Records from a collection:
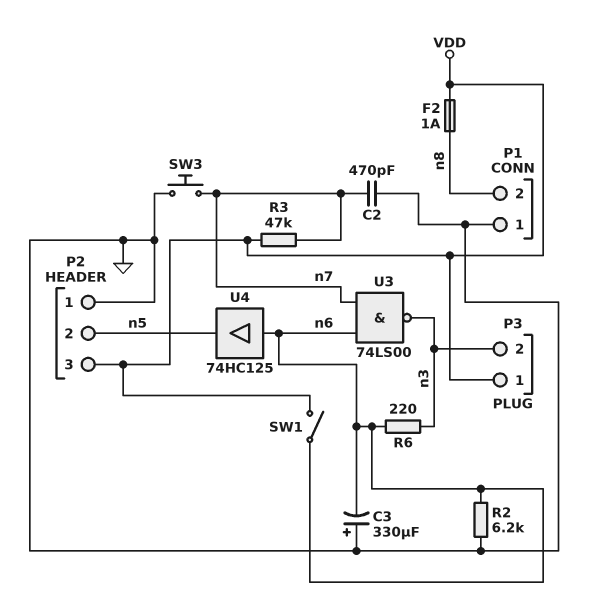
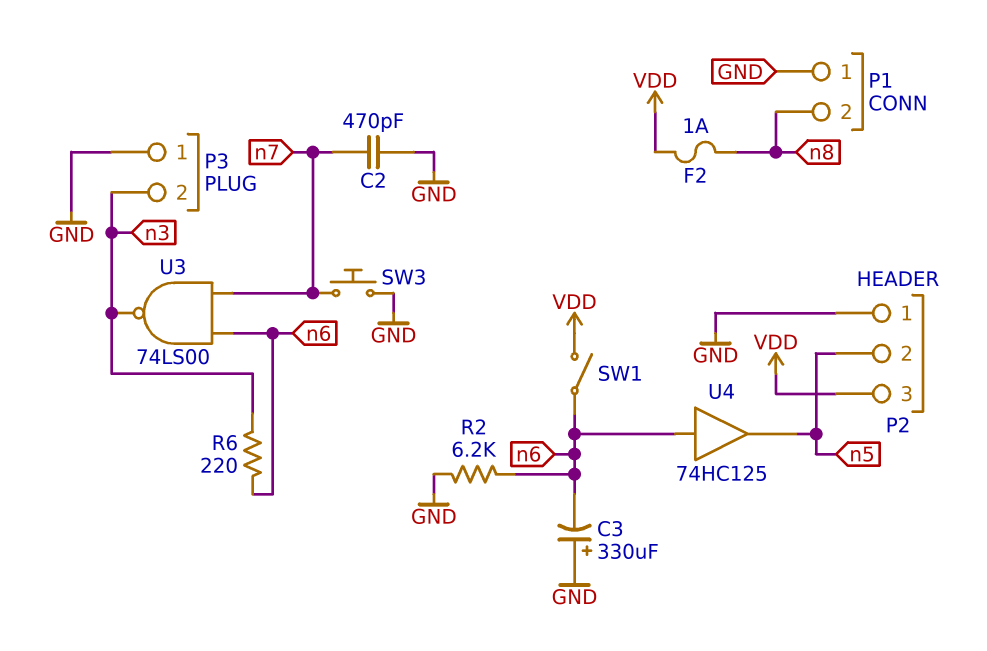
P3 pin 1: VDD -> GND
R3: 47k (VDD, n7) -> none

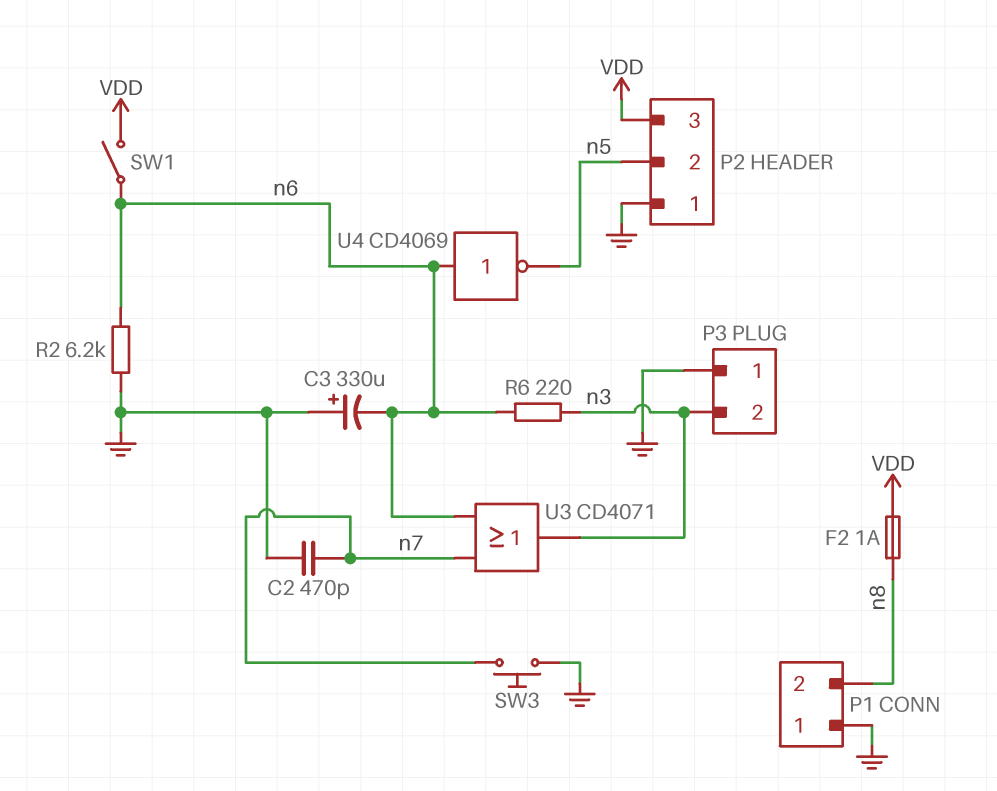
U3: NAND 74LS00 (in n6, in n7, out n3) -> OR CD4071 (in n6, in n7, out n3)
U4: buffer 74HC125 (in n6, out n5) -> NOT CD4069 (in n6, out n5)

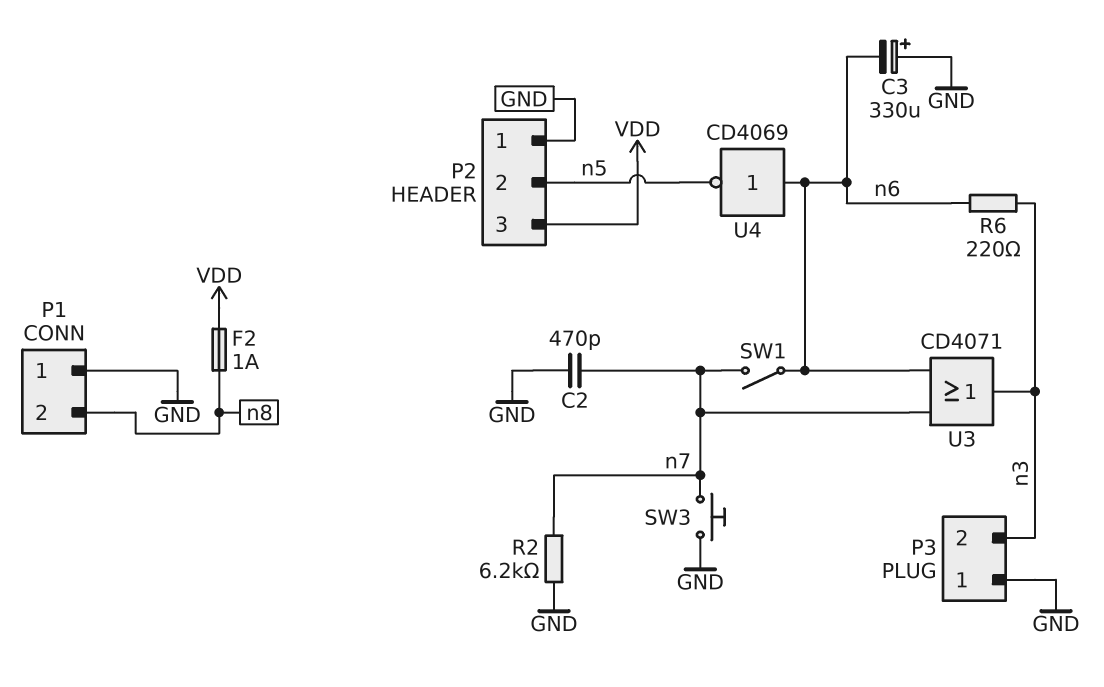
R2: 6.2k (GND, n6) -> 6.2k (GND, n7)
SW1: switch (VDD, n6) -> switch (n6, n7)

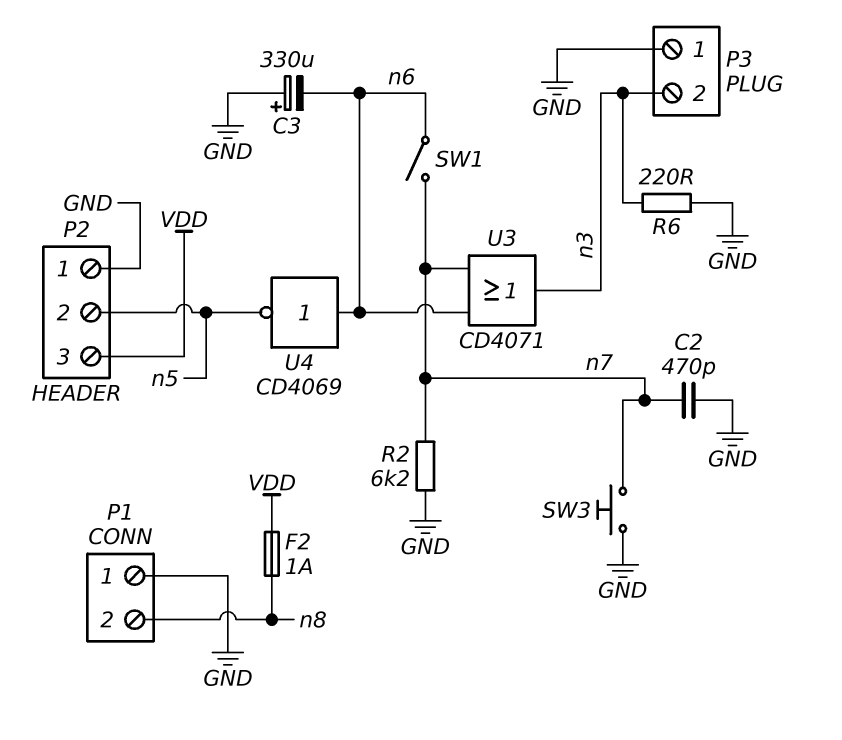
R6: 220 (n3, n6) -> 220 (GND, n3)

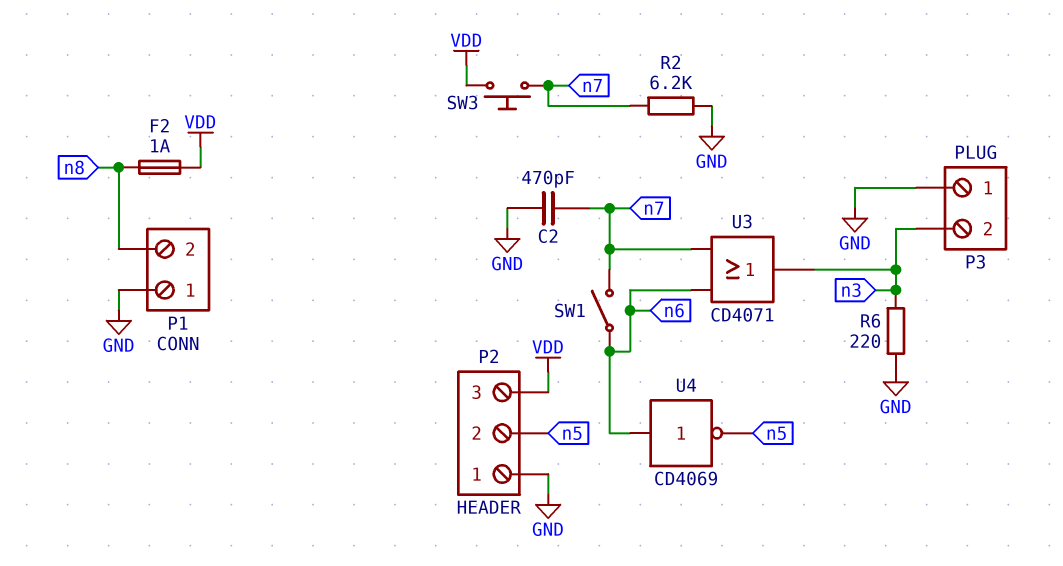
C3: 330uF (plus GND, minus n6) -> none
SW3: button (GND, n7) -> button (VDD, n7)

EXERCISE DETAILS:
Your job is to transcribe the entries above exactly; skip the pictures.

ANSWER SPACE:
P3 pin 1: VDD -> GND
R3: 47k (VDD, n7) -> none

U3: NAND 74LS00 (in n6, in n7, out n3) -> OR CD4071 (in n6, in n7, out n3)
U4: buffer 74HC125 (in n6, out n5) -> NOT CD4069 (in n6, out n5)

R2: 6.2k (GND, n6) -> 6.2k (GND, n7)
SW1: switch (VDD, n6) -> switch (n6, n7)

R6: 220 (n3, n6) -> 220 (GND, n3)

C3: 330uF (plus GND, minus n6) -> none
SW3: button (GND, n7) -> button (VDD, n7)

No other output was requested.